(Requirement): Whenever a line of the material contains the string "degrees", it should be copied.

(Data supplied):
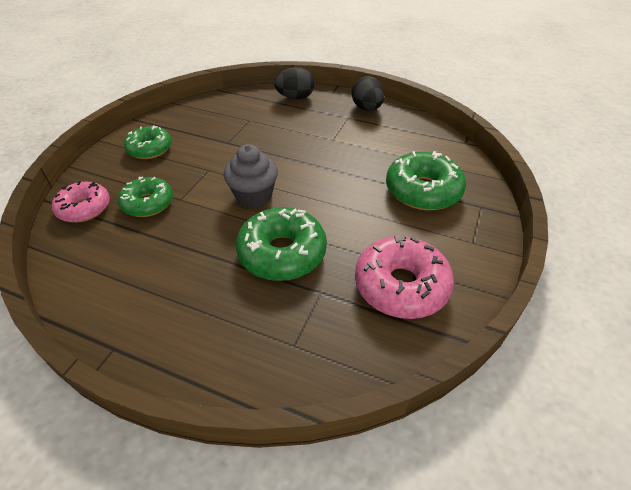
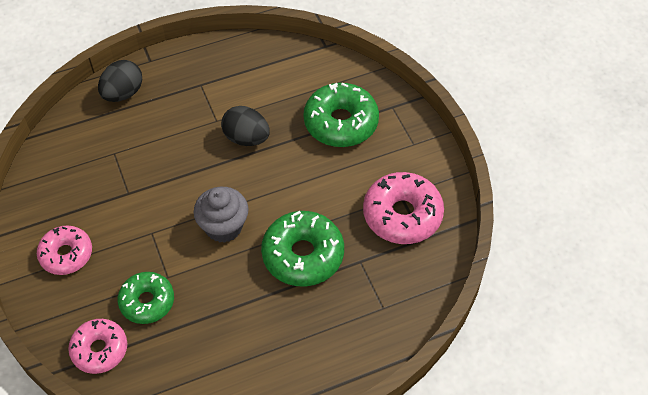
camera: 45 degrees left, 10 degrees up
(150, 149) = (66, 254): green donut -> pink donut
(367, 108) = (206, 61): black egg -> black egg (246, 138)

--

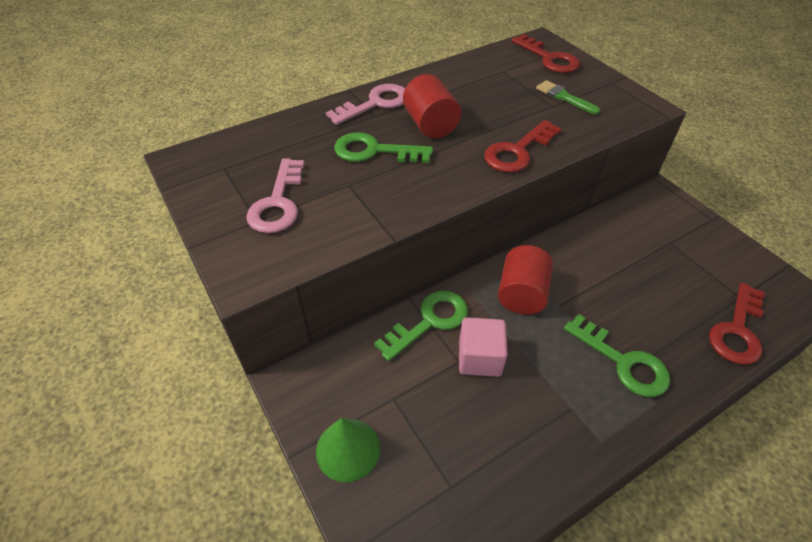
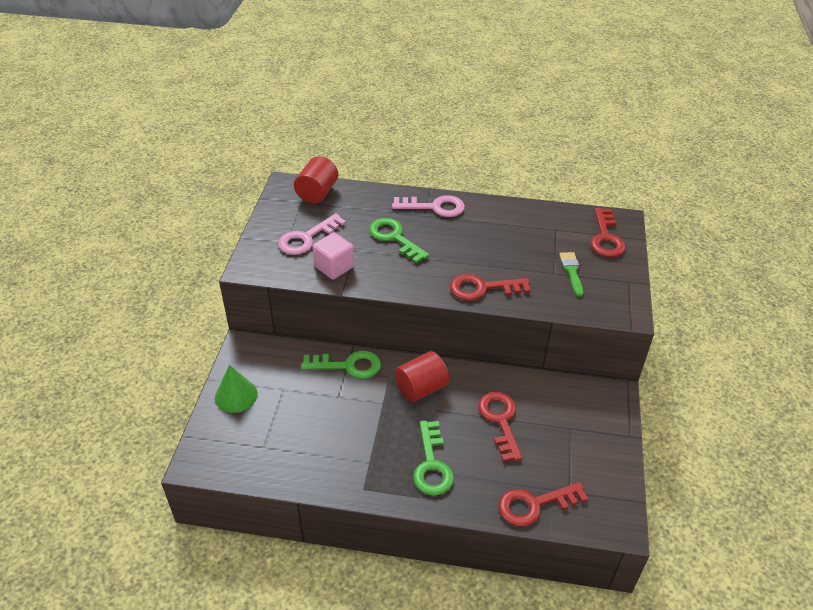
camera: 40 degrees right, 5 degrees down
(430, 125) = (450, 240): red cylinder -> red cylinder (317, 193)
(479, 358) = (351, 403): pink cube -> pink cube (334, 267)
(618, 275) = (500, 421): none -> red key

(Response area):
camera: 45 degrees left, 10 degrees up
camera: 40 degrees right, 5 degrees down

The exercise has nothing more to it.